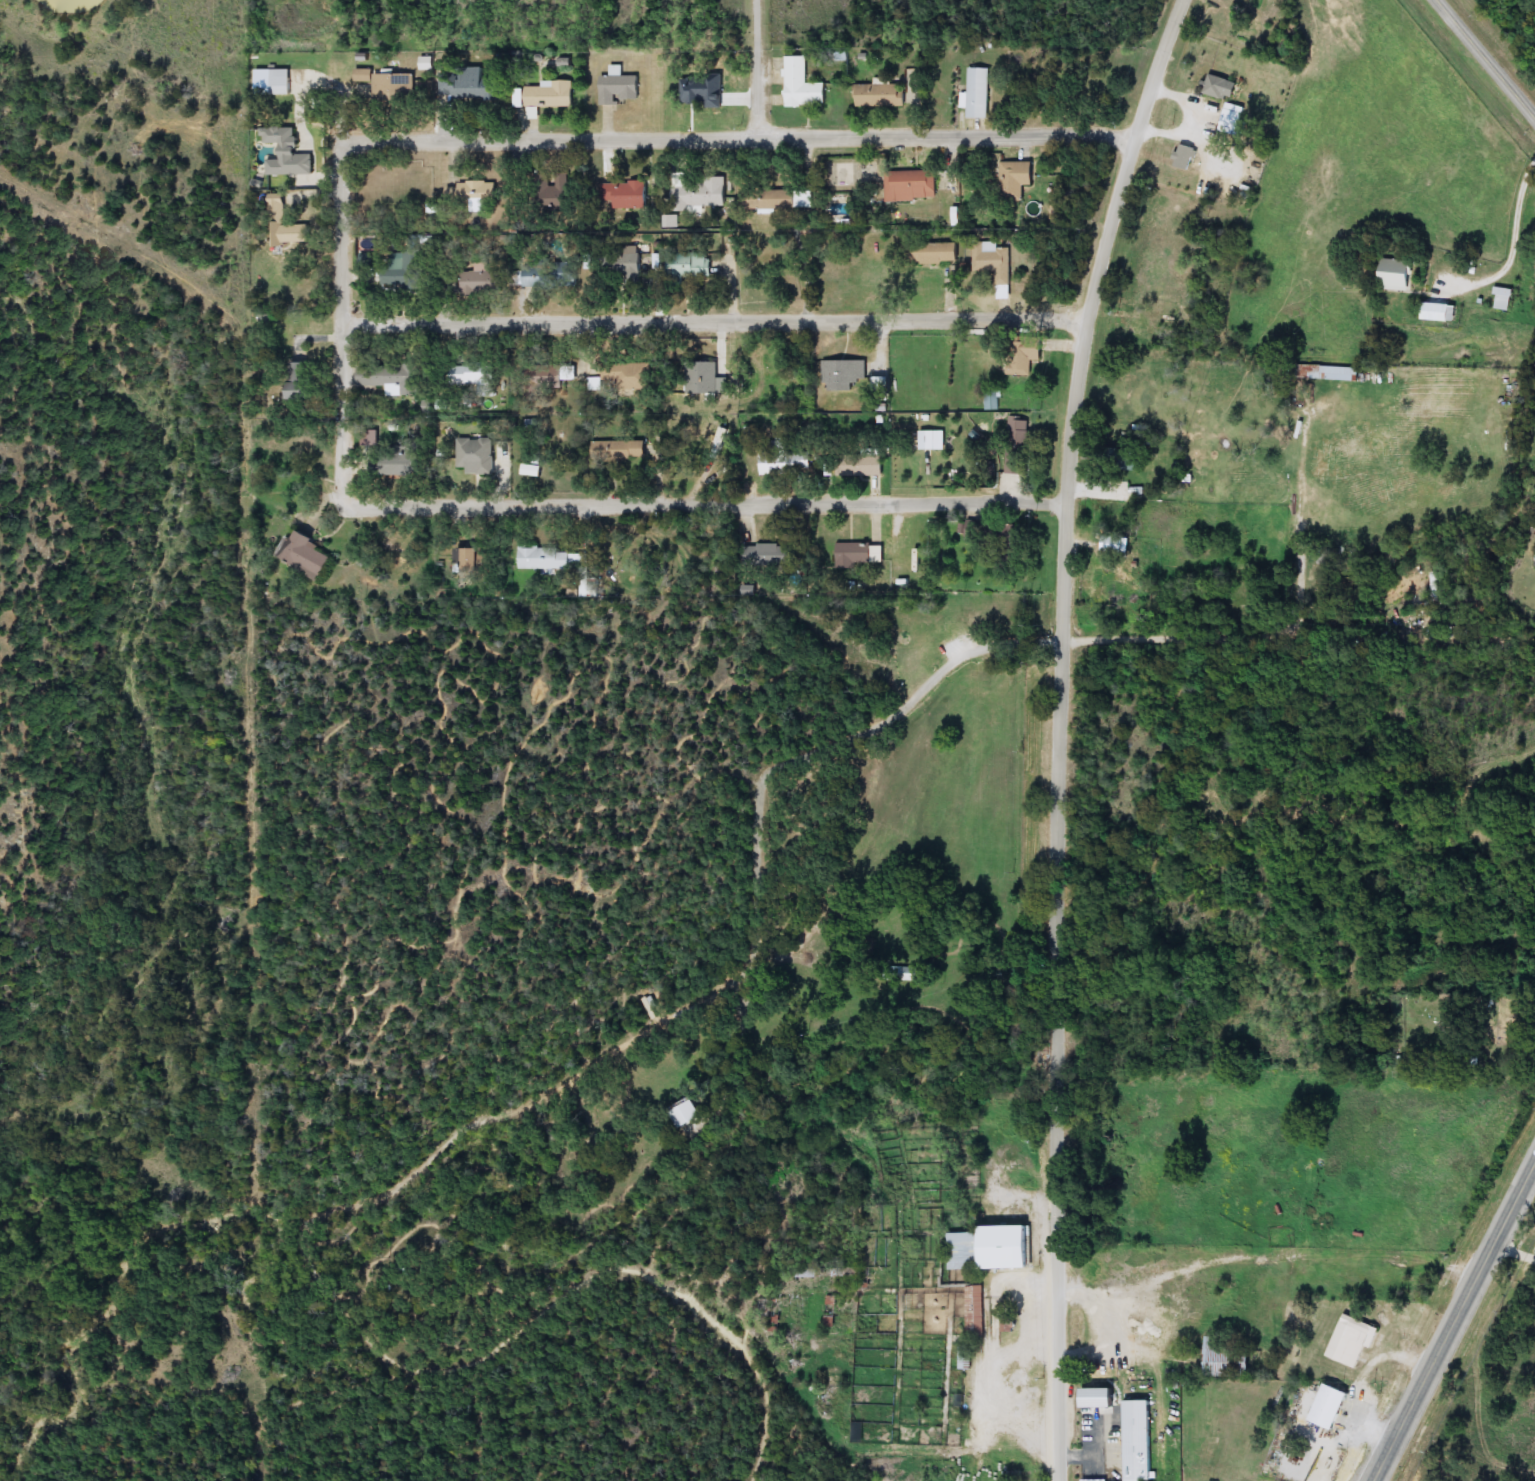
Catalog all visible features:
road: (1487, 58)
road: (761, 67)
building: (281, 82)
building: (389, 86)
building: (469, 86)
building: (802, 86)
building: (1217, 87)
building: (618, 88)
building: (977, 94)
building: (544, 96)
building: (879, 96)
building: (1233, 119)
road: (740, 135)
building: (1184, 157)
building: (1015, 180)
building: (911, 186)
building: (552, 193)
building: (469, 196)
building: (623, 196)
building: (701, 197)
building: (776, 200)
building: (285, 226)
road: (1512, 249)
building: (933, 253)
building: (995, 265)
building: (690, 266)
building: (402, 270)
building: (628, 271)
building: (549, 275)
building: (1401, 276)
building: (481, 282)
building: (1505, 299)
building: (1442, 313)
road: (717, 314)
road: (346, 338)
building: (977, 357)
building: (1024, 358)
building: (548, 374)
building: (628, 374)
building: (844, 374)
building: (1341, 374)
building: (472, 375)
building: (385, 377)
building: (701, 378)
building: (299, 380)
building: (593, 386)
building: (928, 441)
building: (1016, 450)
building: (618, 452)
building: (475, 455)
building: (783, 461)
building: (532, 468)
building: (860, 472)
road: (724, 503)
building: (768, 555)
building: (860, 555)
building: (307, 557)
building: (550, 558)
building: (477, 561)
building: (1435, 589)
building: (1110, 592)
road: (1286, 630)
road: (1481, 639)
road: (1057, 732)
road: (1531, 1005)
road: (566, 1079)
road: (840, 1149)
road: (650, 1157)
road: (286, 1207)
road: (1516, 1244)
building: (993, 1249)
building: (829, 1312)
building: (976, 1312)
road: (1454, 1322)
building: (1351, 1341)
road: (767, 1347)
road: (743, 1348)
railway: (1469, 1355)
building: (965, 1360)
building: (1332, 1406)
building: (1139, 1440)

◆ ◆ ◆ ◆ ◆

### Task prompt
The pictures in the data should be omitted, and every remaining line set down exactly.

### Answer box
Catalog all visible features:
road: (1487, 58)
road: (761, 67)
building: (281, 82)
building: (389, 86)
building: (469, 86)
building: (802, 86)
building: (1217, 87)
building: (618, 88)
building: (977, 94)
building: (544, 96)
building: (879, 96)
building: (1233, 119)
road: (740, 135)
building: (1184, 157)
building: (1015, 180)
building: (911, 186)
building: (552, 193)
building: (469, 196)
building: (623, 196)
building: (701, 197)
building: (776, 200)
building: (285, 226)
road: (1512, 249)
building: (933, 253)
building: (995, 265)
building: (690, 266)
building: (402, 270)
building: (628, 271)
building: (549, 275)
building: (1401, 276)
building: (481, 282)
building: (1505, 299)
building: (1442, 313)
road: (717, 314)
road: (346, 338)
building: (977, 357)
building: (1024, 358)
building: (548, 374)
building: (628, 374)
building: (844, 374)
building: (1341, 374)
building: (472, 375)
building: (385, 377)
building: (701, 378)
building: (299, 380)
building: (593, 386)
building: (928, 441)
building: (1016, 450)
building: (618, 452)
building: (475, 455)
building: (783, 461)
building: (532, 468)
building: (860, 472)
road: (724, 503)
building: (768, 555)
building: (860, 555)
building: (307, 557)
building: (550, 558)
building: (477, 561)
building: (1435, 589)
building: (1110, 592)
road: (1286, 630)
road: (1481, 639)
road: (1057, 732)
road: (1531, 1005)
road: (566, 1079)
road: (840, 1149)
road: (650, 1157)
road: (286, 1207)
road: (1516, 1244)
building: (993, 1249)
building: (829, 1312)
building: (976, 1312)
road: (1454, 1322)
building: (1351, 1341)
road: (767, 1347)
road: (743, 1348)
railway: (1469, 1355)
building: (965, 1360)
building: (1332, 1406)
building: (1139, 1440)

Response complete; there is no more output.